HOW TO COMPLETE THIS TASK:
Each line of the records below that holds "none" should be returned.

=====

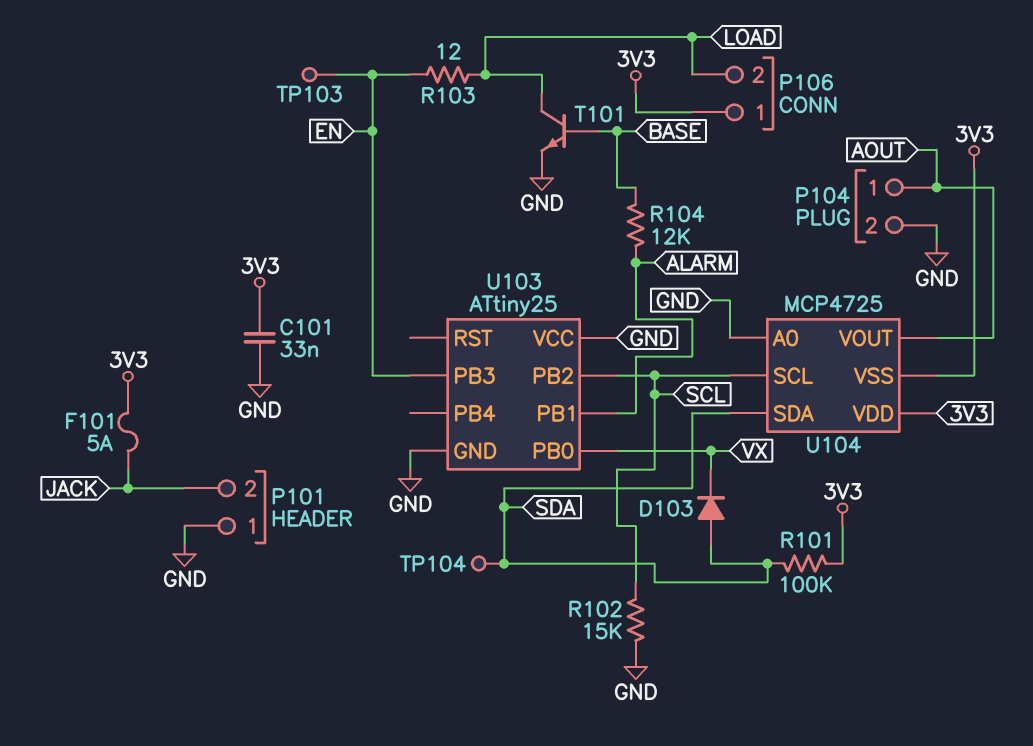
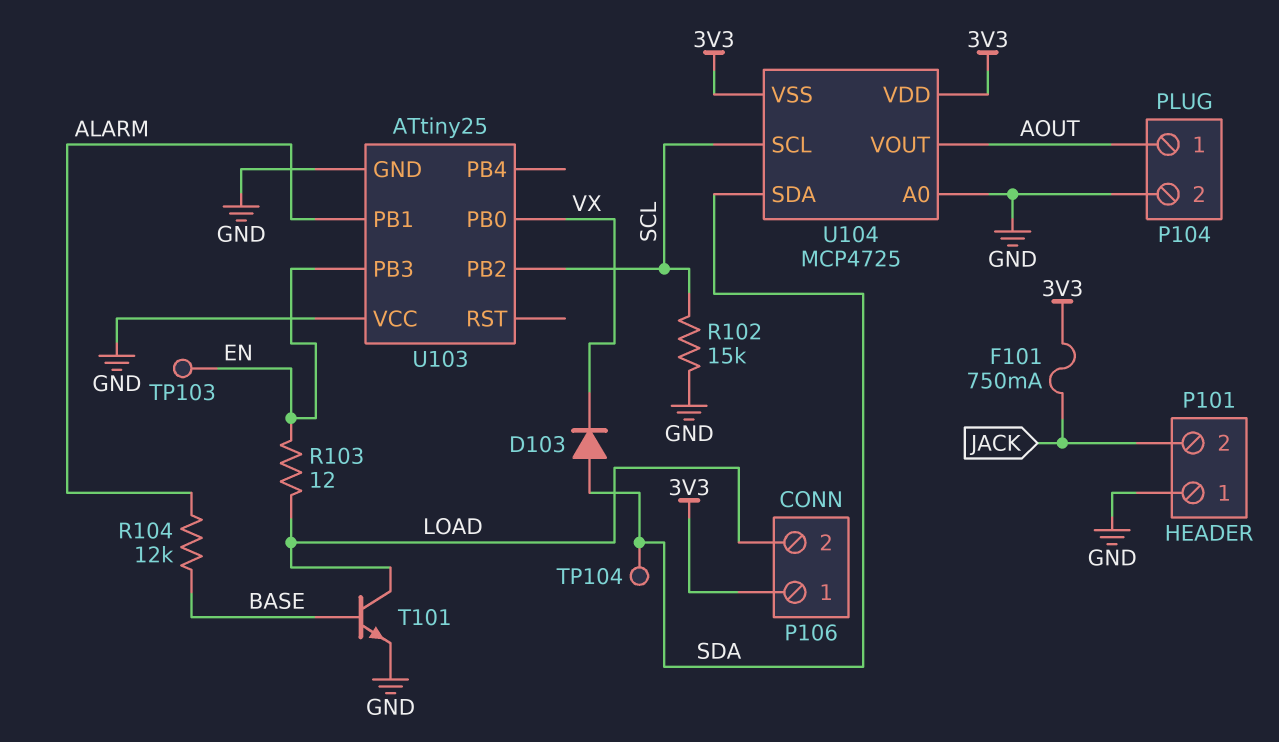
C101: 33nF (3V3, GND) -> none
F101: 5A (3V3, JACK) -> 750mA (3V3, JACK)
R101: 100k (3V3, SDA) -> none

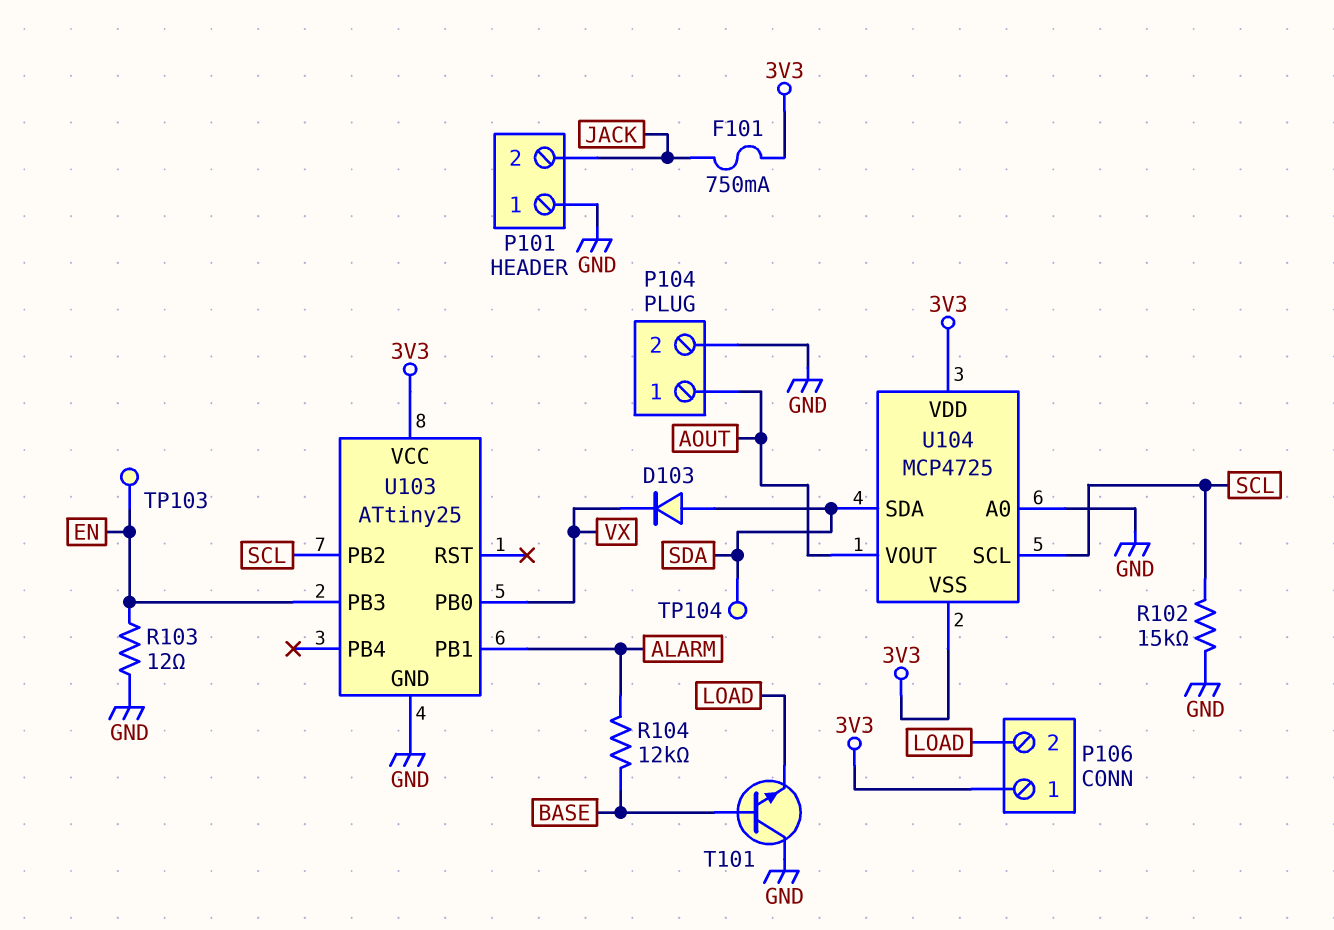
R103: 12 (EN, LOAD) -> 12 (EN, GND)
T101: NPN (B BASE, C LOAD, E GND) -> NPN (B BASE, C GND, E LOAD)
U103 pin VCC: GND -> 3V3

=====

FINISHED TASK:
C101: 33nF (3V3, GND) -> none
R101: 100k (3V3, SDA) -> none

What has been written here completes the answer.